◆ MATERIAL FOR THIS EXERCISE
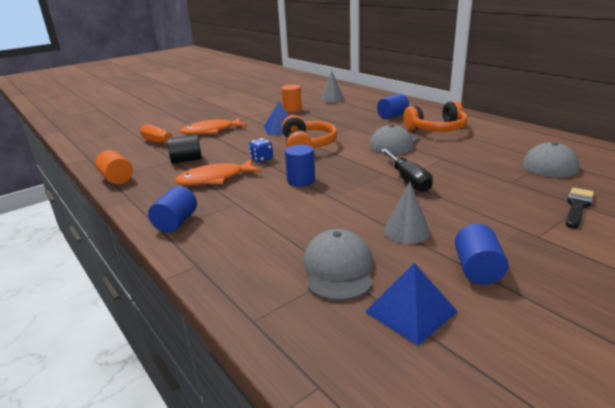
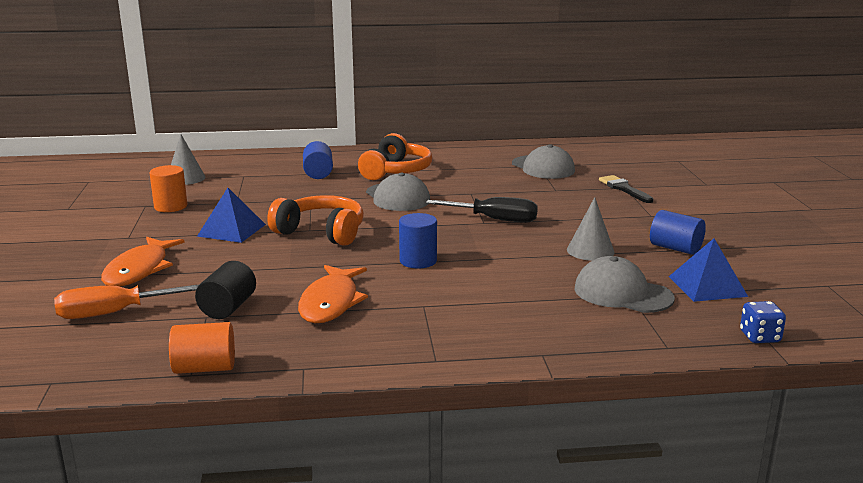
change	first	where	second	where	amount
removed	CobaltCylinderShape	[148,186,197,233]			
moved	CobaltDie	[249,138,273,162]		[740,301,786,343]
...
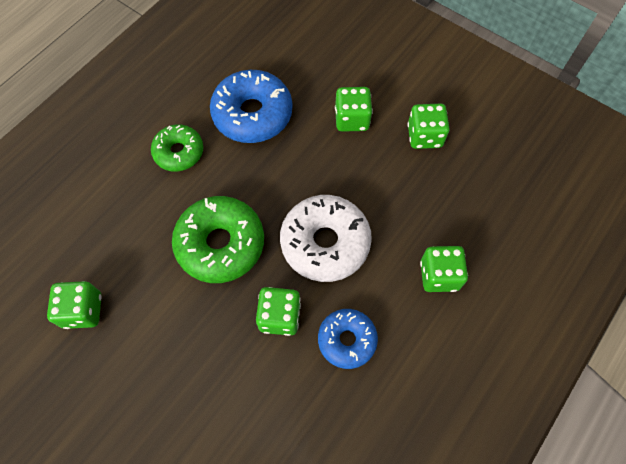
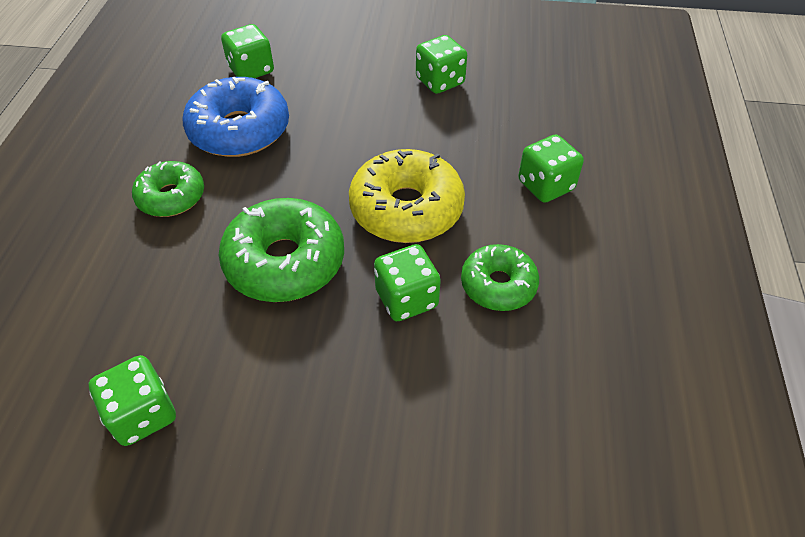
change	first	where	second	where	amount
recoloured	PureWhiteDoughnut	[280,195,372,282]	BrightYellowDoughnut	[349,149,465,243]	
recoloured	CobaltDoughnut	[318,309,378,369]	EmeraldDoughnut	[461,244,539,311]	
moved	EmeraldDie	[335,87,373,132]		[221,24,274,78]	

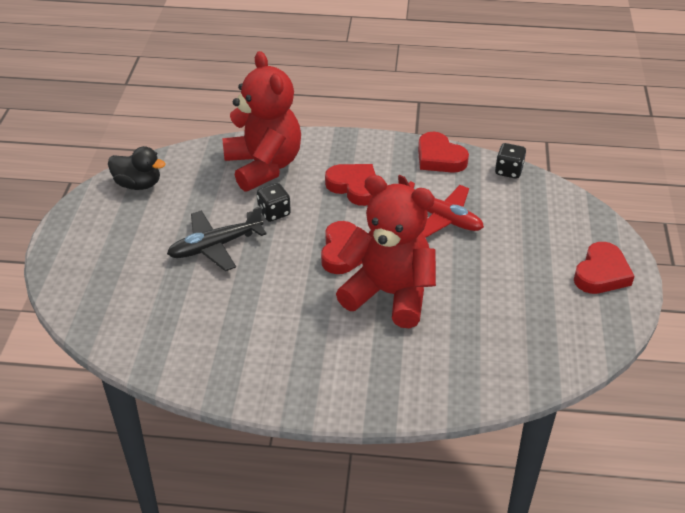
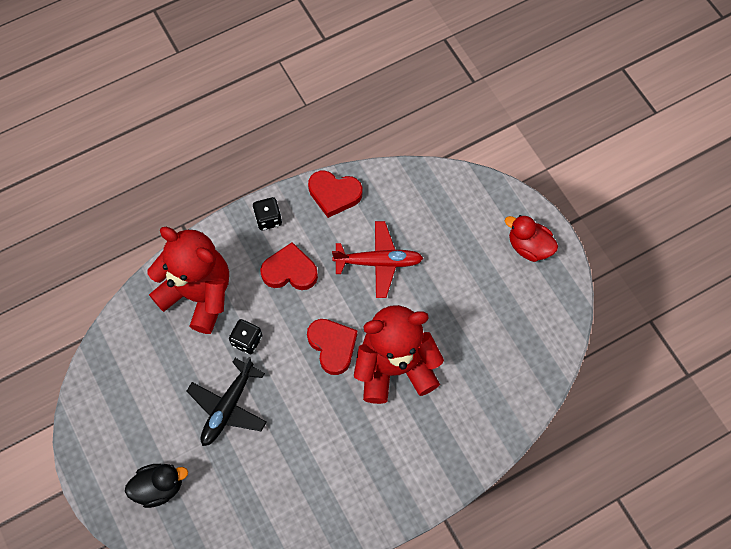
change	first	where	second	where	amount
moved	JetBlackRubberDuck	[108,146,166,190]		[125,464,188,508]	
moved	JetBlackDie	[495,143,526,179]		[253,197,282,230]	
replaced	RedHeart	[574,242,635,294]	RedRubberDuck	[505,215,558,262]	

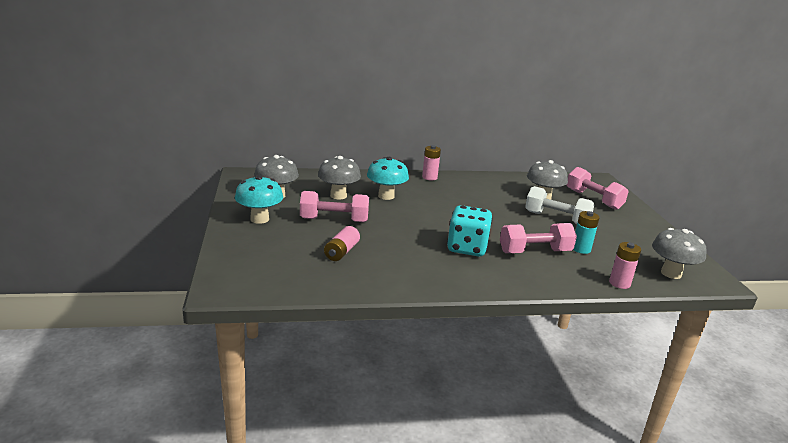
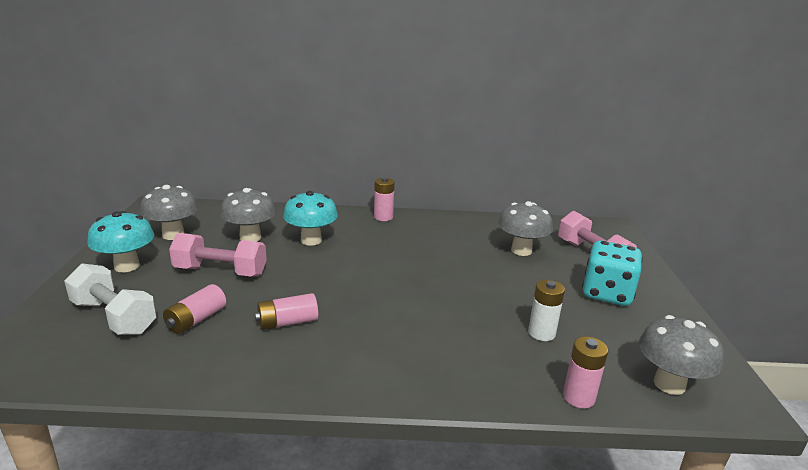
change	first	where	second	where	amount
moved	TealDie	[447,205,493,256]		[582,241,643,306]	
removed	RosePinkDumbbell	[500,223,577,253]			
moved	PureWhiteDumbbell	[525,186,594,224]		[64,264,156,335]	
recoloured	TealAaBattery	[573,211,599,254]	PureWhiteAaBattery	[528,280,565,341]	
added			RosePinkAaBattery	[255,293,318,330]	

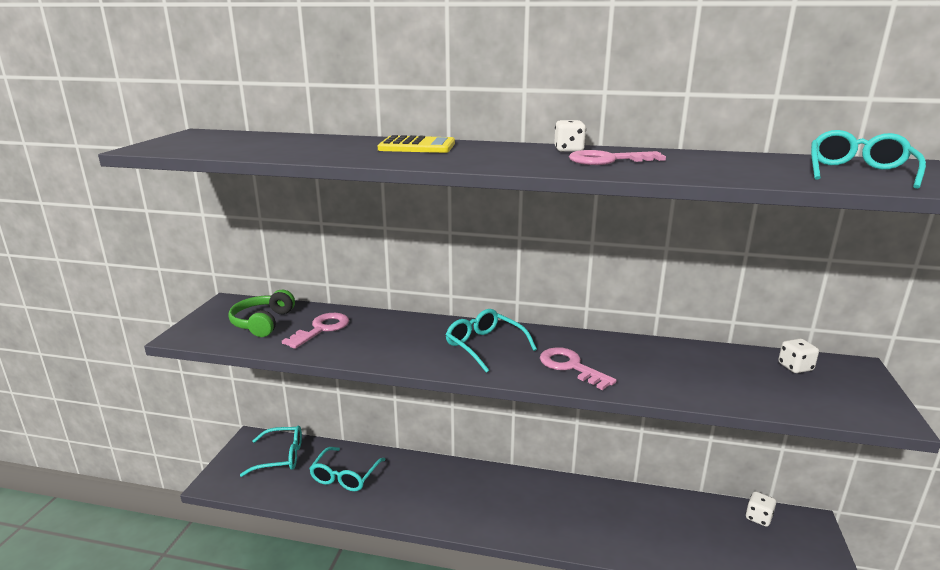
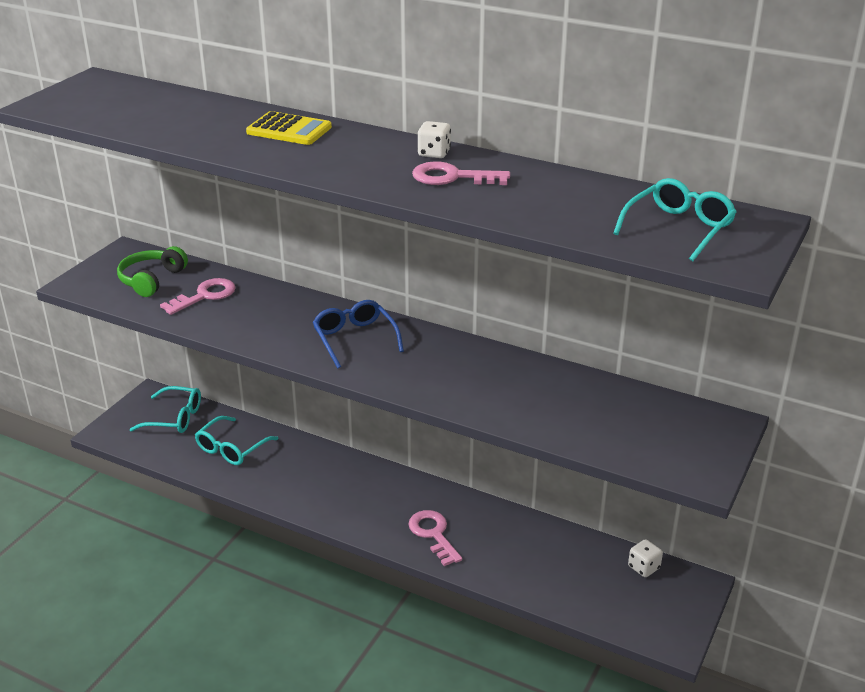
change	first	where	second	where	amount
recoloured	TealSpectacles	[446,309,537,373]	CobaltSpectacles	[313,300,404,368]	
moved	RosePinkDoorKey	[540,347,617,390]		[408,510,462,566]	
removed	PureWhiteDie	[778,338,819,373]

◆ WORK TO BE COMPLETED
Lines holding the string "recoloured" are the answer; copy each one from the listing above.

◆ SOLUTION
recoloured	PureWhiteDoughnut	[280,195,372,282]	BrightYellowDoughnut	[349,149,465,243]	
recoloured	CobaltDoughnut	[318,309,378,369]	EmeraldDoughnut	[461,244,539,311]	
recoloured	TealAaBattery	[573,211,599,254]	PureWhiteAaBattery	[528,280,565,341]	
recoloured	TealSpectacles	[446,309,537,373]	CobaltSpectacles	[313,300,404,368]	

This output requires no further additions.